## HOW TO COMPLETE THIS TASK
Produce a verbatim copy of the data below that contains no pictures.

** RECORDS FOR THIS EXERCISE follows **

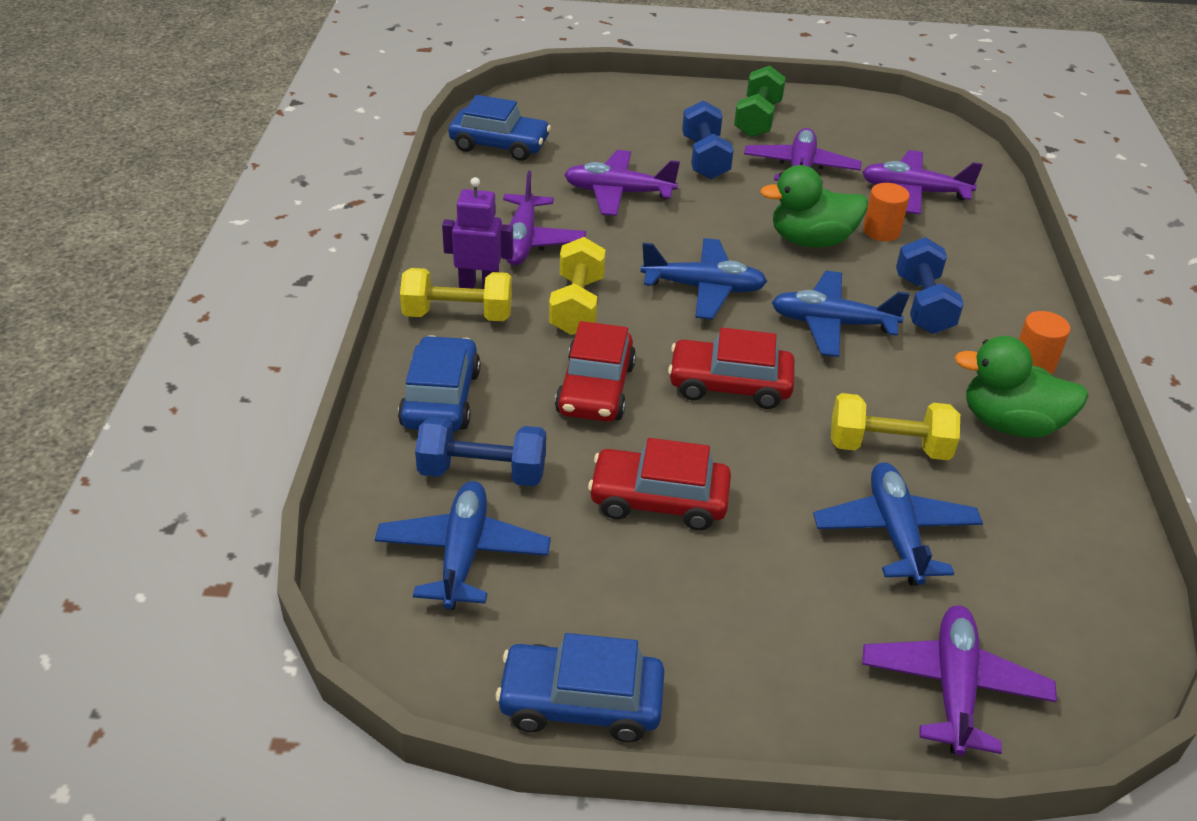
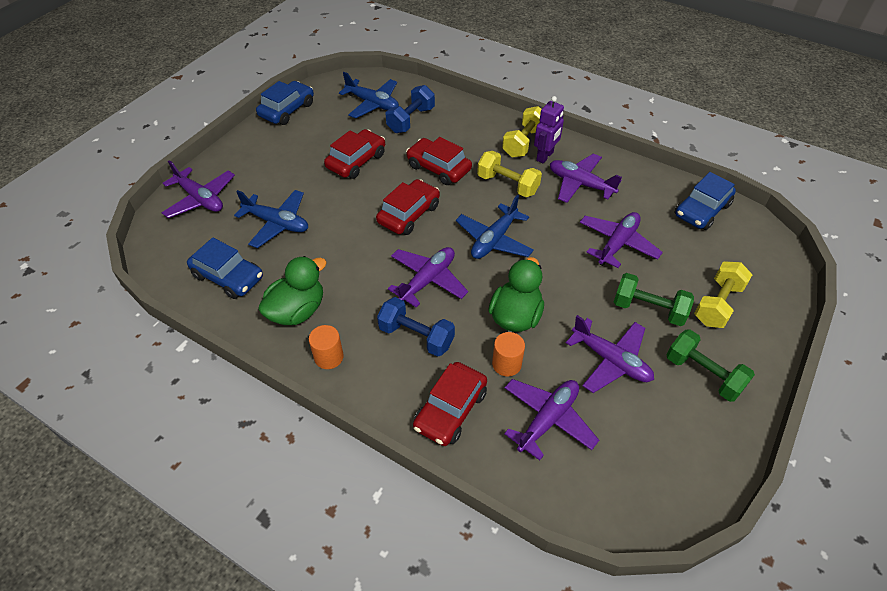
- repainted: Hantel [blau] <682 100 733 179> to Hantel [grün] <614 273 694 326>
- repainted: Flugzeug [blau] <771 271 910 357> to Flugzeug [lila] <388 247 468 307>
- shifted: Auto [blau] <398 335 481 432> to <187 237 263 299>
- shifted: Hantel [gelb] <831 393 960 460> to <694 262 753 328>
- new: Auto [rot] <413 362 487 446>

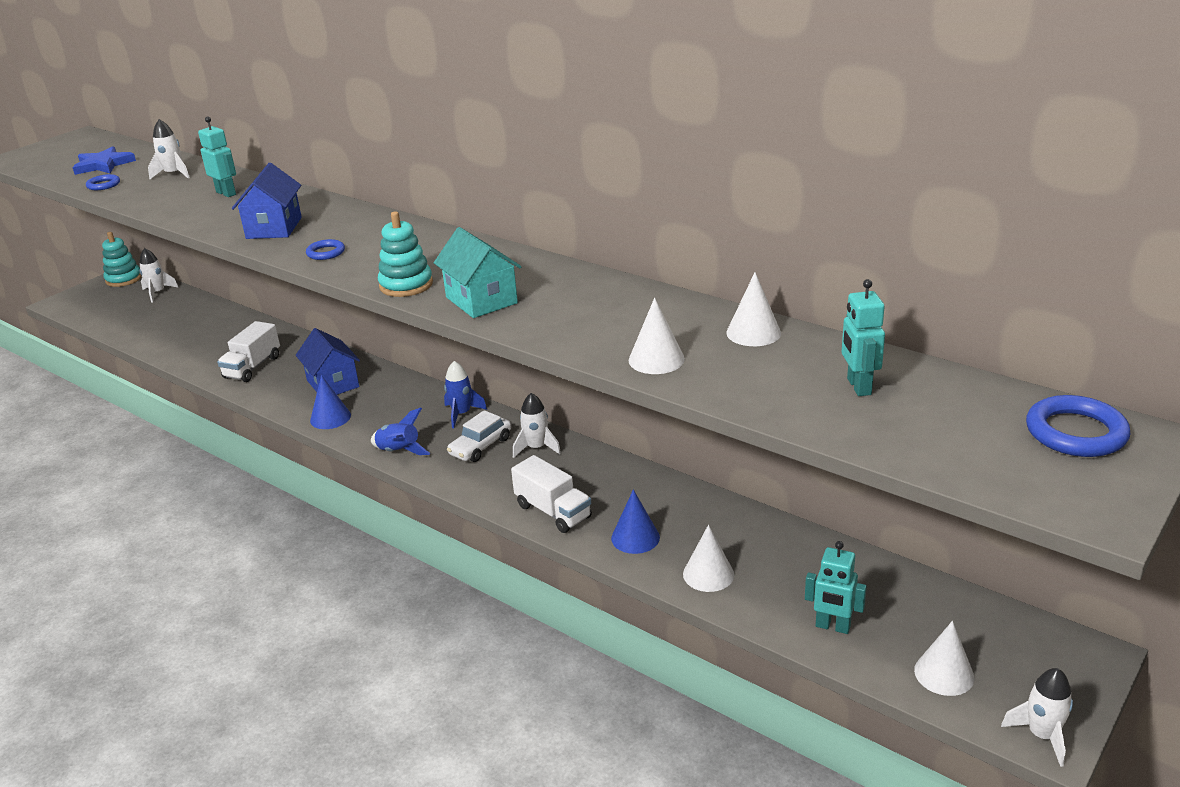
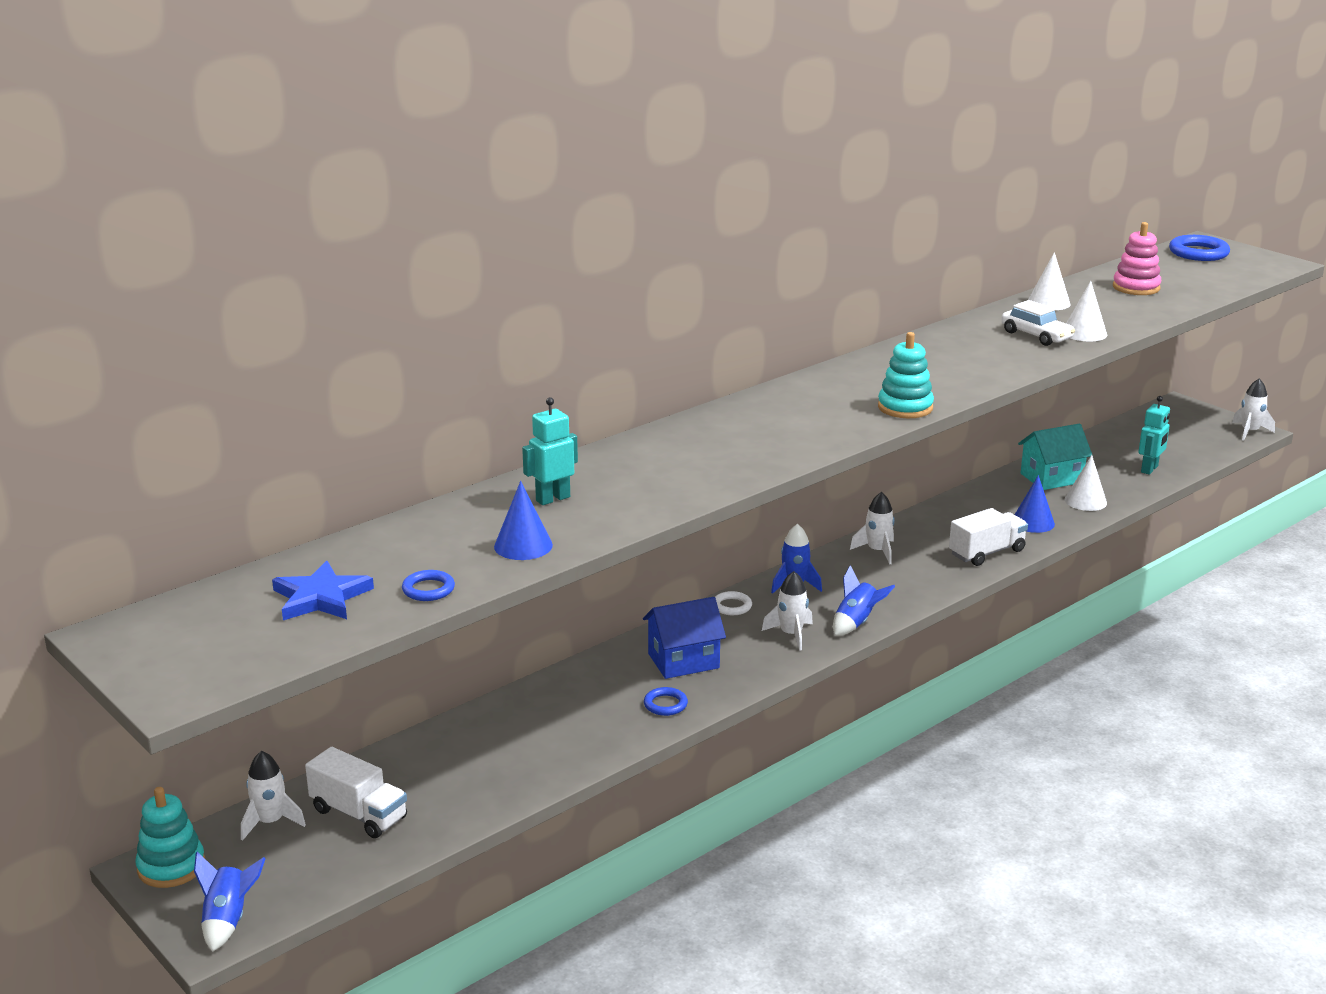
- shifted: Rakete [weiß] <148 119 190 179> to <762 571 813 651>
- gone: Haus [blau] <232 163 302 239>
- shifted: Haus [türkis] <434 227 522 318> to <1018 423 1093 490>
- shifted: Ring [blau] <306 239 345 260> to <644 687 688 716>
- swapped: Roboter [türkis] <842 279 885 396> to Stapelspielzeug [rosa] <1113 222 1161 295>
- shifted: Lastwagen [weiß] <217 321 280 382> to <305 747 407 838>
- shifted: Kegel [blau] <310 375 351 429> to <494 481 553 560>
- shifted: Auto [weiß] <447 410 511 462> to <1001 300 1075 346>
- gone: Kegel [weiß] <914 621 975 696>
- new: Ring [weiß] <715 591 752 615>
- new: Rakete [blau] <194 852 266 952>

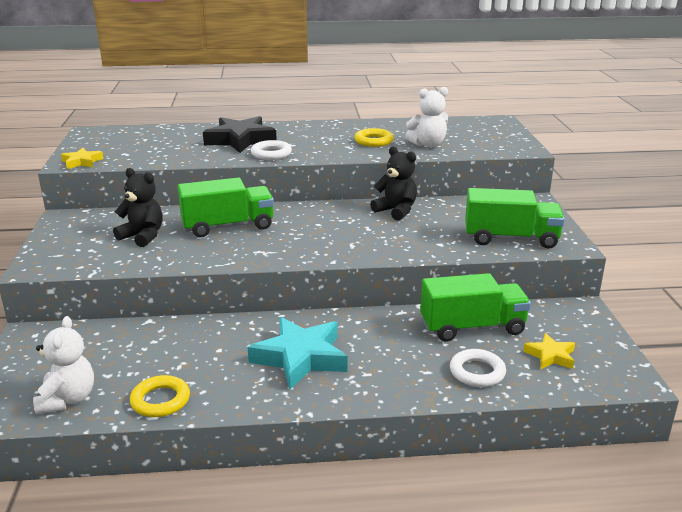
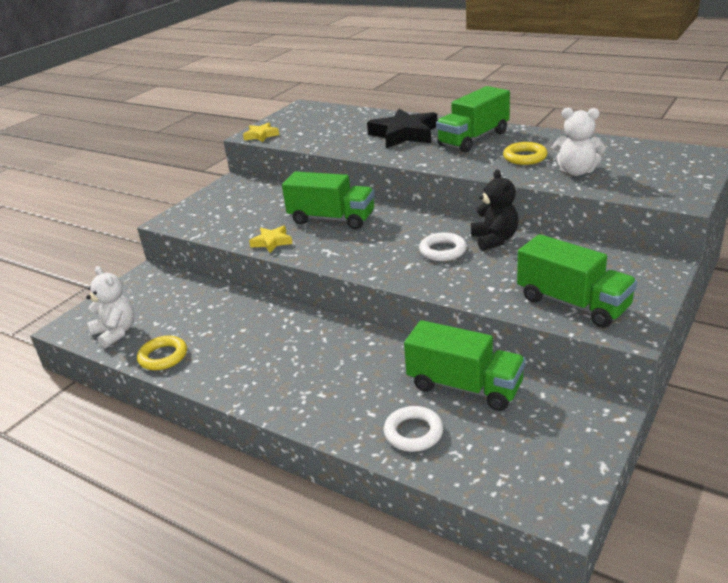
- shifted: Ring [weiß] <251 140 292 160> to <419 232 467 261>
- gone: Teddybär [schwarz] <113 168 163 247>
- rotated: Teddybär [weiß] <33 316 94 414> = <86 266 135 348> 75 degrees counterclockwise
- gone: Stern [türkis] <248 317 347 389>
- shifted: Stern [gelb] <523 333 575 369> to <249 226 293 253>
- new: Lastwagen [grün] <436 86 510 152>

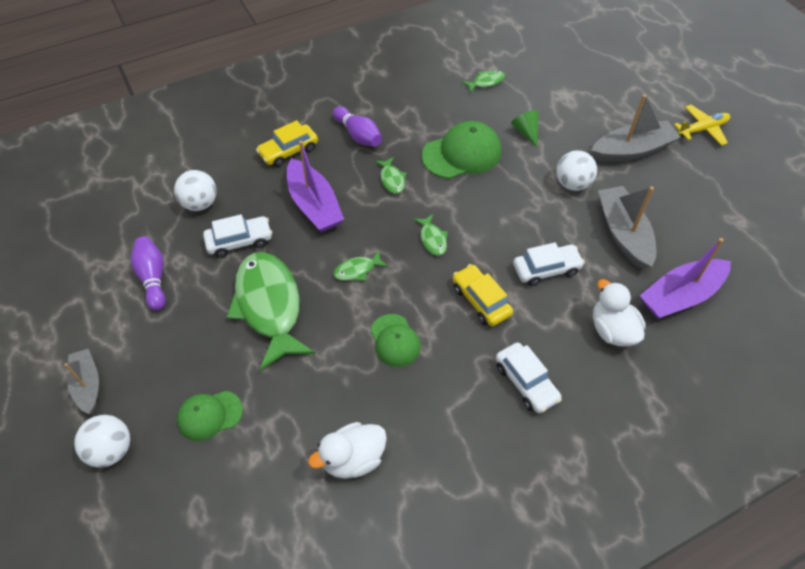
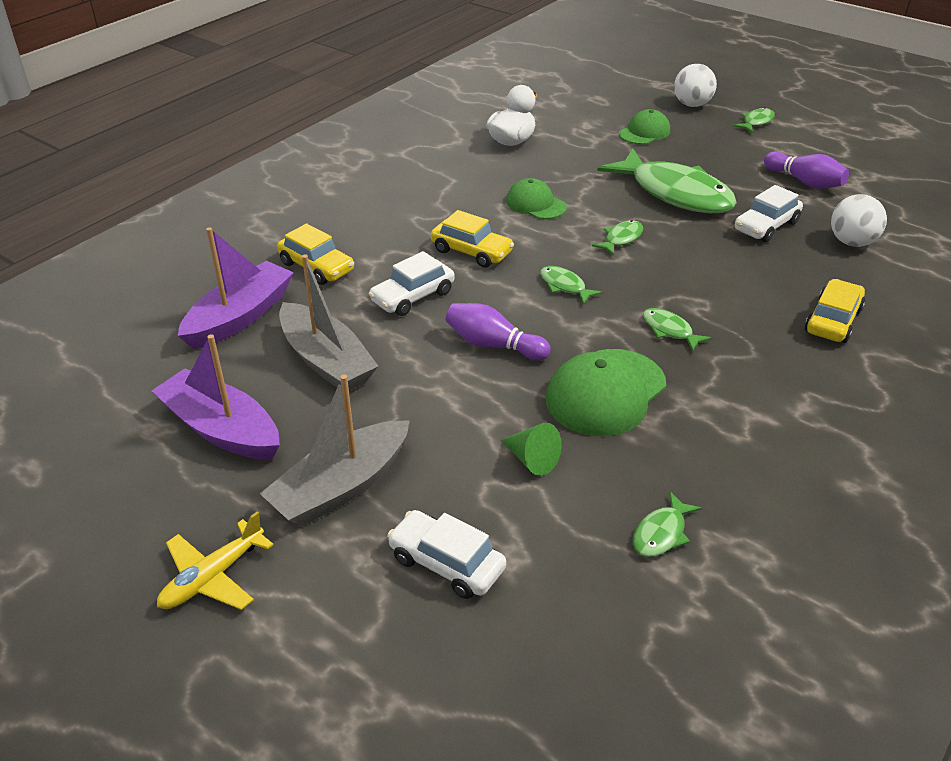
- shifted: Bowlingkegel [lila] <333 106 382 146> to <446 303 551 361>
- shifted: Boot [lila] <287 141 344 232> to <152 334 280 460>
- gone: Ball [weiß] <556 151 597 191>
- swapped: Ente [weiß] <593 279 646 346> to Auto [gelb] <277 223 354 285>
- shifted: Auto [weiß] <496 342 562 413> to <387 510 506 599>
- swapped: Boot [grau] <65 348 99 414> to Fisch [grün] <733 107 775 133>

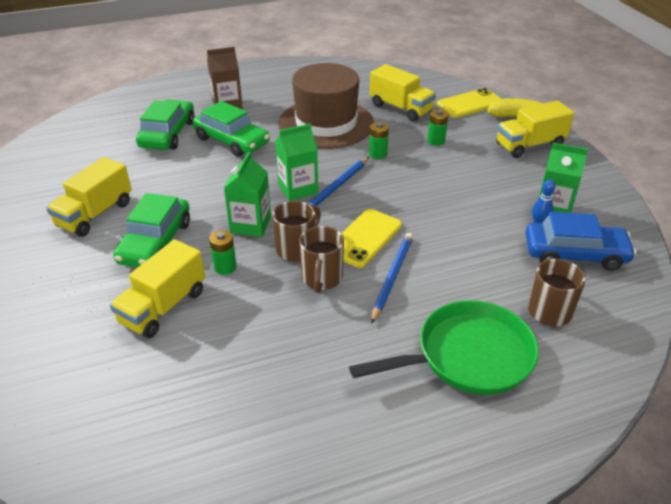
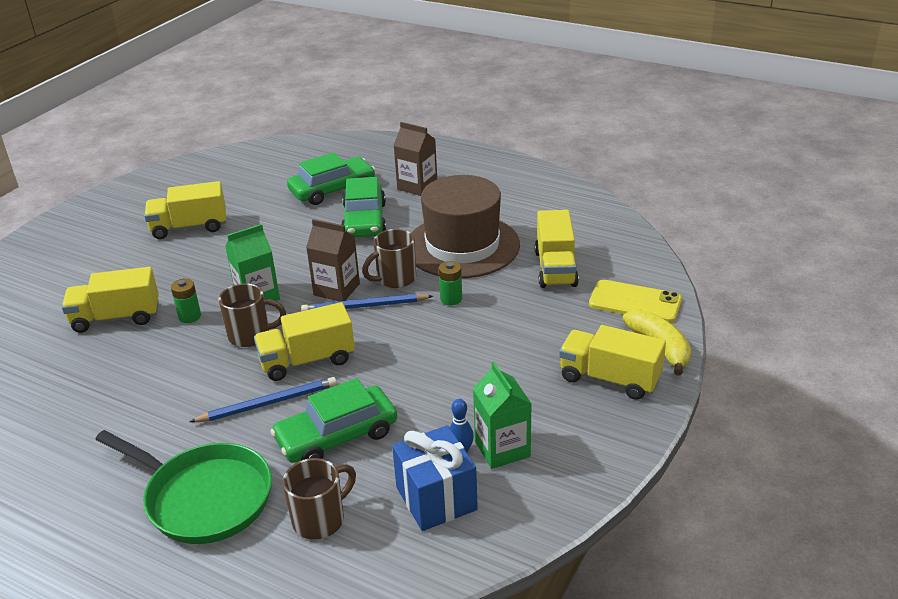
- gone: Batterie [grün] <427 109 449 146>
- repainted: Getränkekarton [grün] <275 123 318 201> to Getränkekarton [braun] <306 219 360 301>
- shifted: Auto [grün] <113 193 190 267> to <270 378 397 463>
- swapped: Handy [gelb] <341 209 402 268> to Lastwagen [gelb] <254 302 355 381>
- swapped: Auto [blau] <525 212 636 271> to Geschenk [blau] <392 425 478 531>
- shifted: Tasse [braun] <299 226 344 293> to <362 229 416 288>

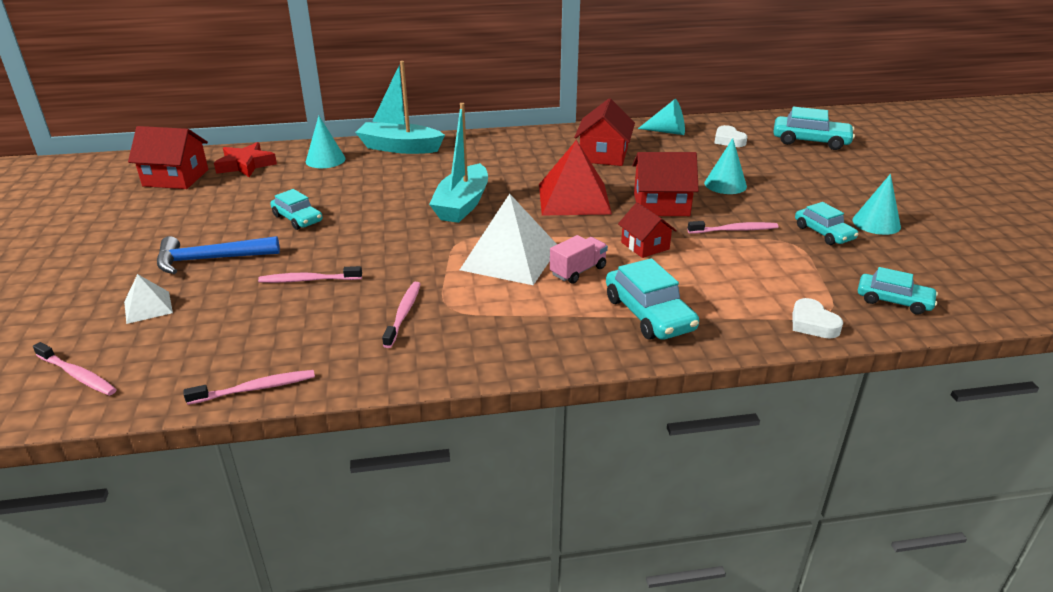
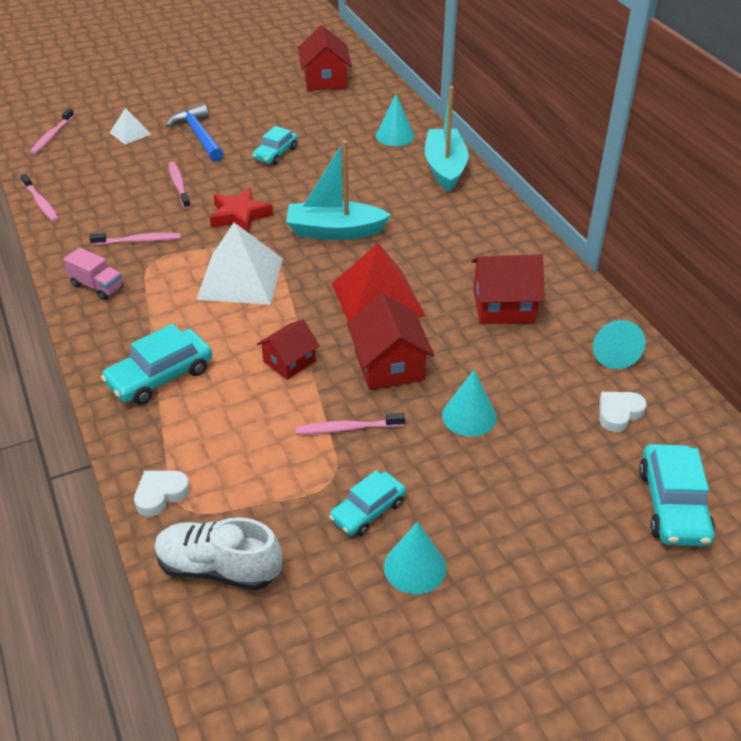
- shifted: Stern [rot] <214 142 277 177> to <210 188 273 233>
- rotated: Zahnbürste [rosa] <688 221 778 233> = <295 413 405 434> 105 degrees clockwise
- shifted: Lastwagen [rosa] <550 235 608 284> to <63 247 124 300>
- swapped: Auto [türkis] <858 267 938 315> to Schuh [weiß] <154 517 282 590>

** End of RECORDS FOR THIS EXERCISE **

## ANSWER BOX
- repainted: Hantel [blau] <682 100 733 179> to Hantel [grün] <614 273 694 326>
- repainted: Flugzeug [blau] <771 271 910 357> to Flugzeug [lila] <388 247 468 307>
- shifted: Auto [blau] <398 335 481 432> to <187 237 263 299>
- shifted: Hantel [gelb] <831 393 960 460> to <694 262 753 328>
- new: Auto [rot] <413 362 487 446>

- shifted: Rakete [weiß] <148 119 190 179> to <762 571 813 651>
- gone: Haus [blau] <232 163 302 239>
- shifted: Haus [türkis] <434 227 522 318> to <1018 423 1093 490>
- shifted: Ring [blau] <306 239 345 260> to <644 687 688 716>
- swapped: Roboter [türkis] <842 279 885 396> to Stapelspielzeug [rosa] <1113 222 1161 295>
- shifted: Lastwagen [weiß] <217 321 280 382> to <305 747 407 838>
- shifted: Kegel [blau] <310 375 351 429> to <494 481 553 560>
- shifted: Auto [weiß] <447 410 511 462> to <1001 300 1075 346>
- gone: Kegel [weiß] <914 621 975 696>
- new: Ring [weiß] <715 591 752 615>
- new: Rakete [blau] <194 852 266 952>

- shifted: Ring [weiß] <251 140 292 160> to <419 232 467 261>
- gone: Teddybär [schwarz] <113 168 163 247>
- rotated: Teddybär [weiß] <33 316 94 414> = <86 266 135 348> 75 degrees counterclockwise
- gone: Stern [türkis] <248 317 347 389>
- shifted: Stern [gelb] <523 333 575 369> to <249 226 293 253>
- new: Lastwagen [grün] <436 86 510 152>

- shifted: Bowlingkegel [lila] <333 106 382 146> to <446 303 551 361>
- shifted: Boot [lila] <287 141 344 232> to <152 334 280 460>
- gone: Ball [weiß] <556 151 597 191>
- swapped: Ente [weiß] <593 279 646 346> to Auto [gelb] <277 223 354 285>
- shifted: Auto [weiß] <496 342 562 413> to <387 510 506 599>
- swapped: Boot [grau] <65 348 99 414> to Fisch [grün] <733 107 775 133>

- gone: Batterie [grün] <427 109 449 146>
- repainted: Getränkekarton [grün] <275 123 318 201> to Getränkekarton [braun] <306 219 360 301>
- shifted: Auto [grün] <113 193 190 267> to <270 378 397 463>
- swapped: Handy [gelb] <341 209 402 268> to Lastwagen [gelb] <254 302 355 381>
- swapped: Auto [blau] <525 212 636 271> to Geschenk [blau] <392 425 478 531>
- shifted: Tasse [braun] <299 226 344 293> to <362 229 416 288>

- shifted: Stern [rot] <214 142 277 177> to <210 188 273 233>
- rotated: Zahnbürste [rosa] <688 221 778 233> = <295 413 405 434> 105 degrees clockwise
- shifted: Lastwagen [rosa] <550 235 608 284> to <63 247 124 300>
- swapped: Auto [türkis] <858 267 938 315> to Schuh [weiß] <154 517 282 590>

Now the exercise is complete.